Only a number is wanted: how many lines in the records below contain "orange"?

» **DATASET CONTENT**:
* * *

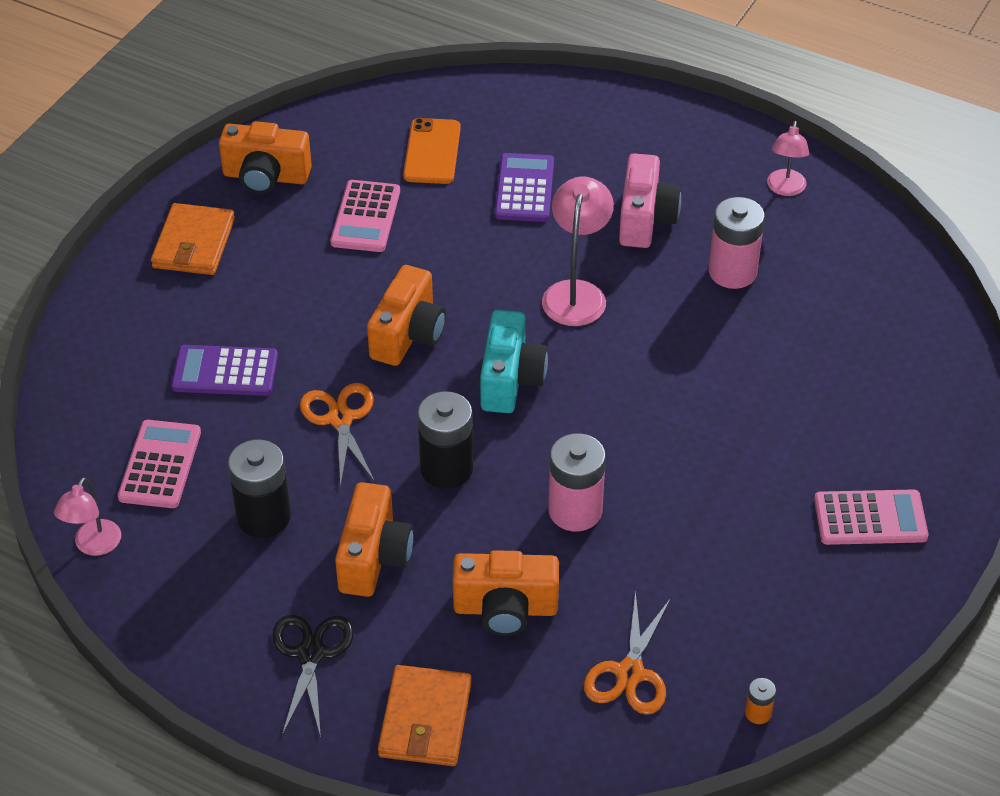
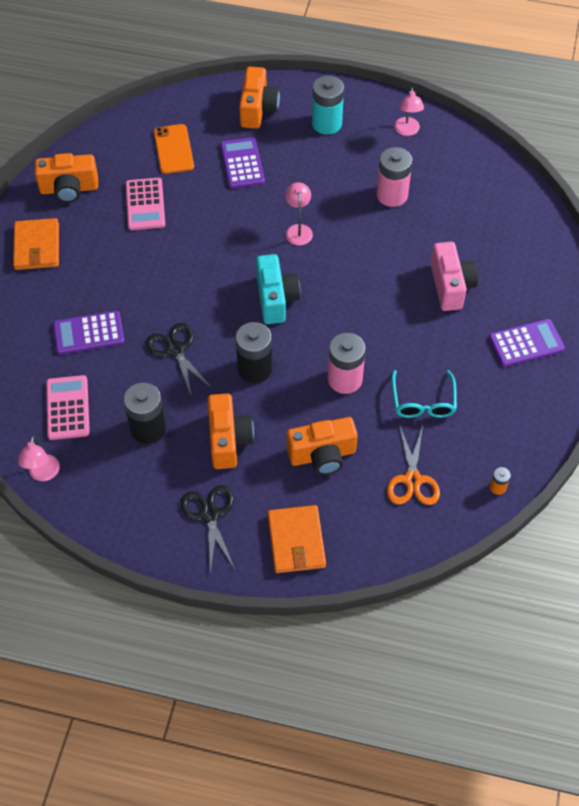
camera: 15 degrees left, 10 degrees up
(340, 419) = (175, 350): orange scissors -> black scissors
(408, 335) = (200, 282): orange camera -> orange camera (258, 109)
(576, 293) = (298, 230): pink lamp -> pink lamp, size x0.65
(645, 219) = (326, 169): pink camera -> pink camera (450, 286)
(667, 157) = (326, 123): none -> turquoise battery
(683, 566) = (423, 401): none -> turquoise glasses
(870, 518) = (526, 343): pink calculator -> purple calculator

* * *

» **ANSWER FOR THE TASK**: 2